Extracted data entries
-- Opening Marker --

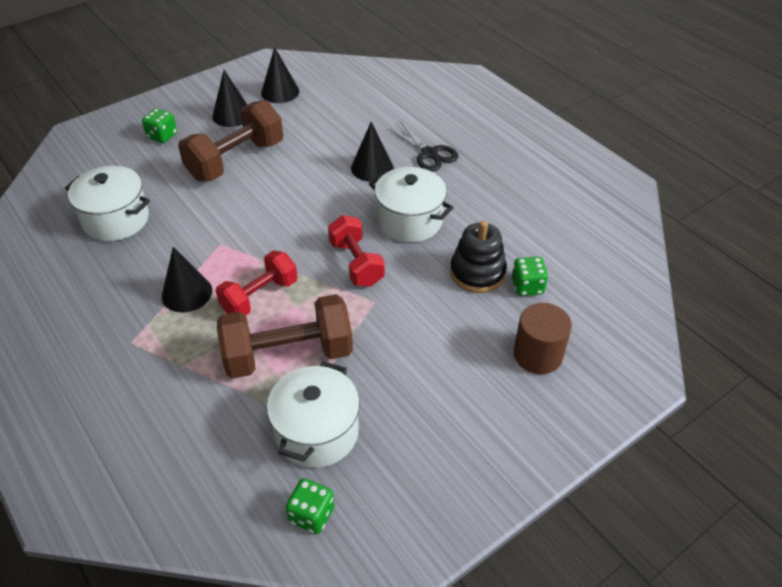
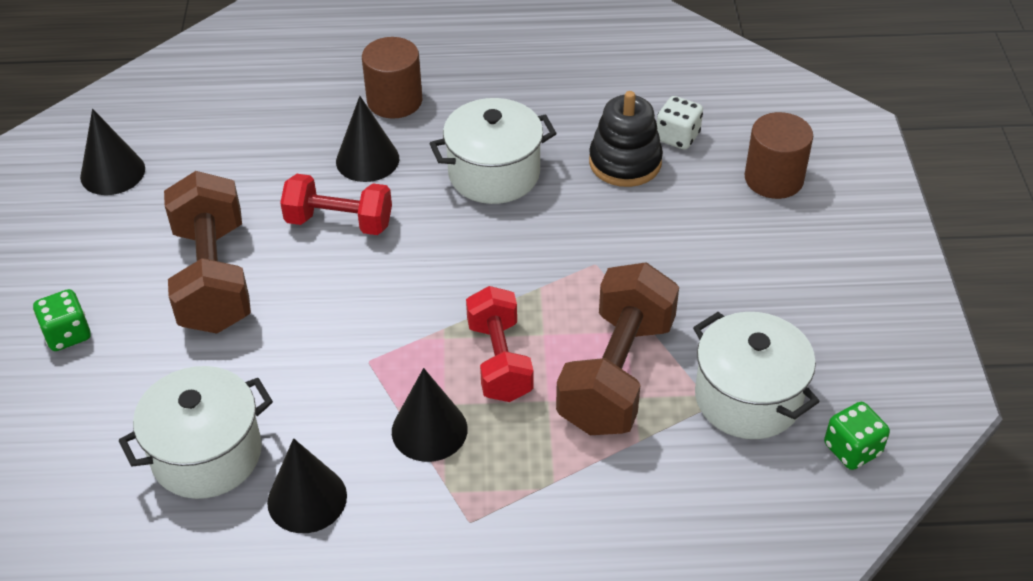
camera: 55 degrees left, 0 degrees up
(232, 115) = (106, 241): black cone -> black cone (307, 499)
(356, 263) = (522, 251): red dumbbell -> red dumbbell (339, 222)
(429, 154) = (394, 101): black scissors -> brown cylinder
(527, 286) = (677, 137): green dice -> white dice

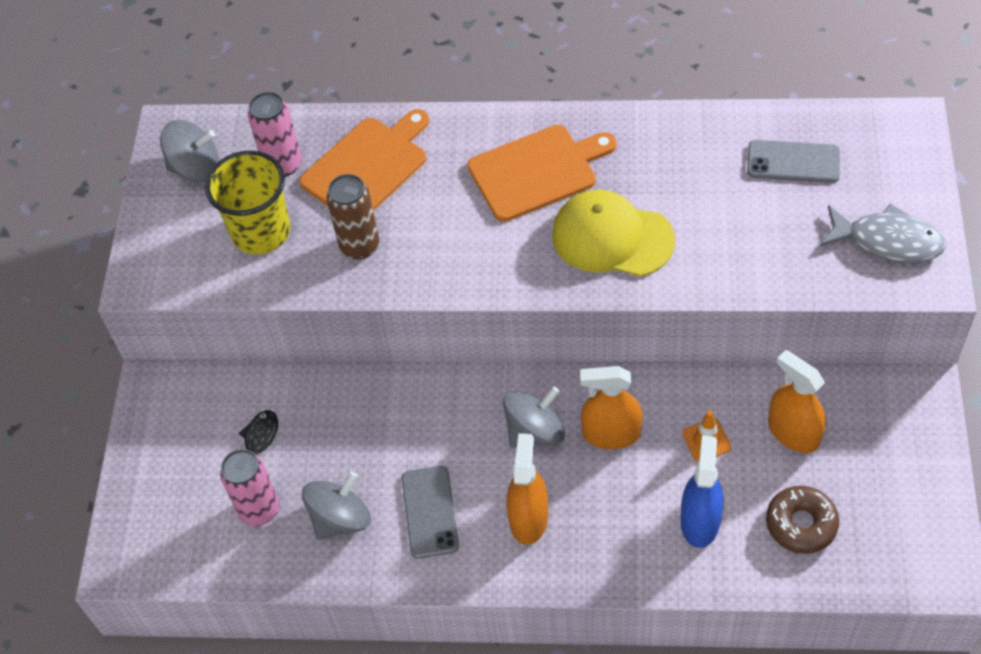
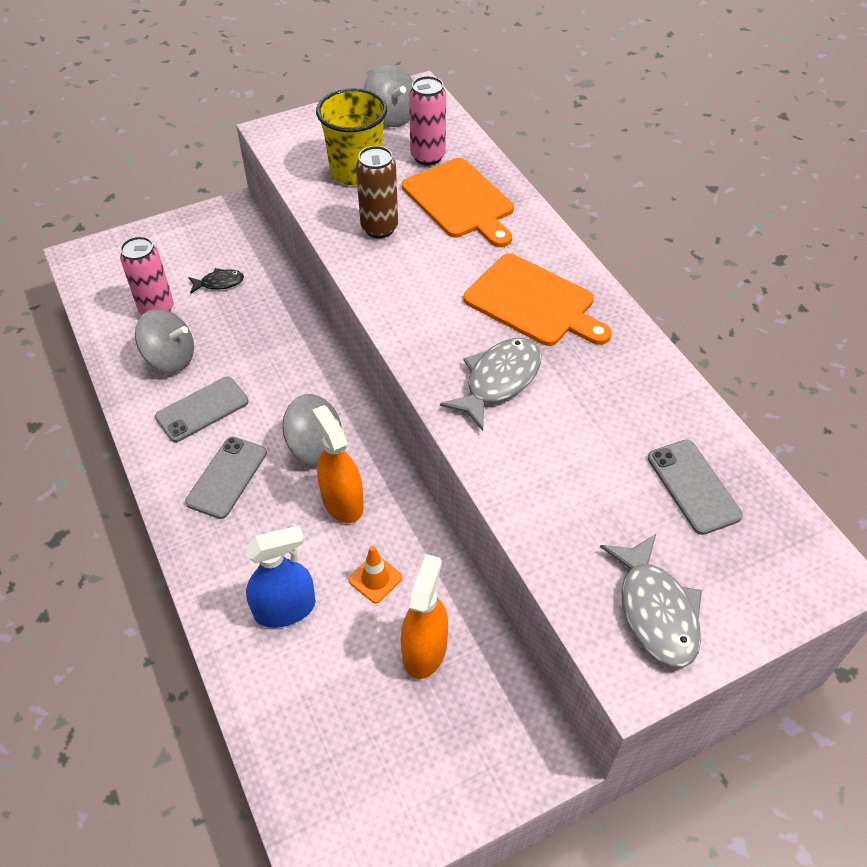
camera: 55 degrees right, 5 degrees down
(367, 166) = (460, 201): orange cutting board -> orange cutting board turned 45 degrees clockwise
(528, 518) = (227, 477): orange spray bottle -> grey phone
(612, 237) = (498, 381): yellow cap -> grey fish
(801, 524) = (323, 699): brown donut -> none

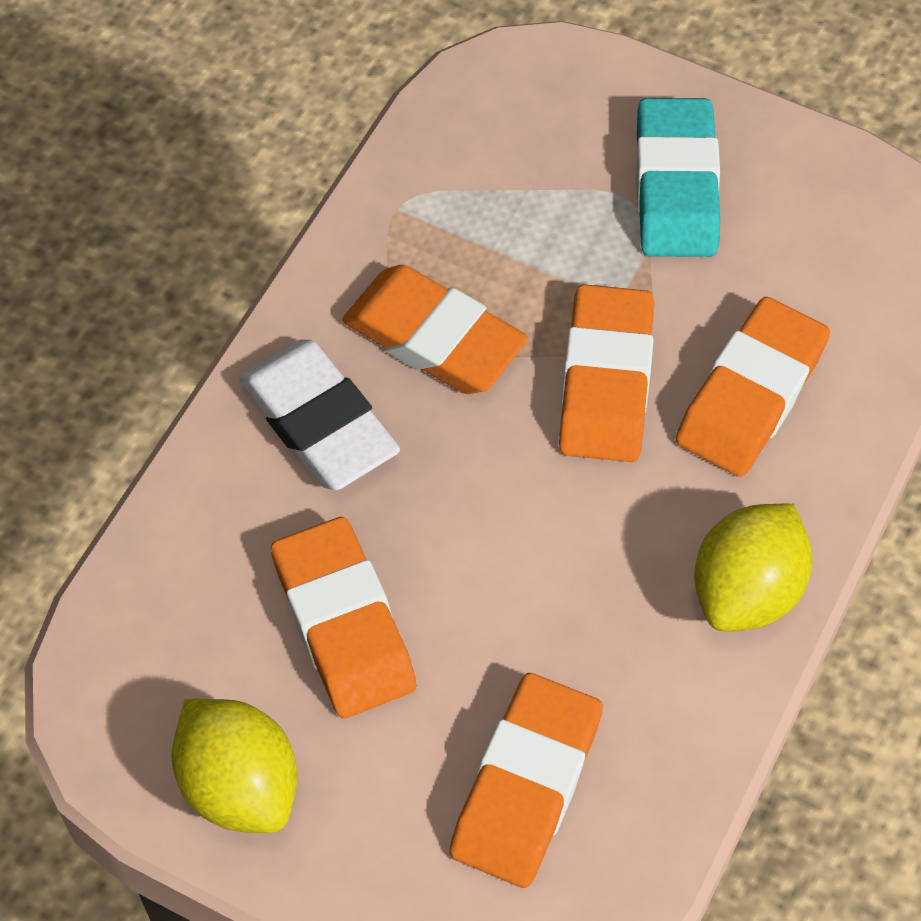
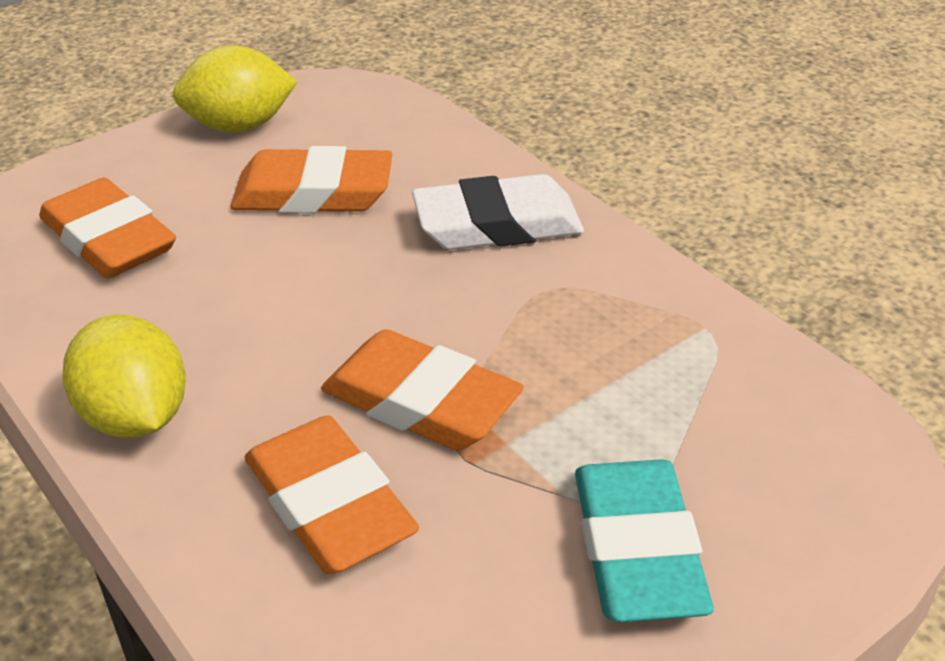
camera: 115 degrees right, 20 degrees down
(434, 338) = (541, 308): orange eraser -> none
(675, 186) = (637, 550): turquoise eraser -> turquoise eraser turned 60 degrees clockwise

-- Closing Marker --

WHAT TO PRODUCE — Could you set down nothing but the lines from the one containing "(801, 524) = (323, 699): brown donut -> none" through the last line of the records above, both ends included, exactly as given and free of pictures?

TASK RESULT —
(801, 524) = (323, 699): brown donut -> none

camera: 115 degrees right, 20 degrees down
(434, 338) = (541, 308): orange eraser -> none
(675, 186) = (637, 550): turquoise eraser -> turquoise eraser turned 60 degrees clockwise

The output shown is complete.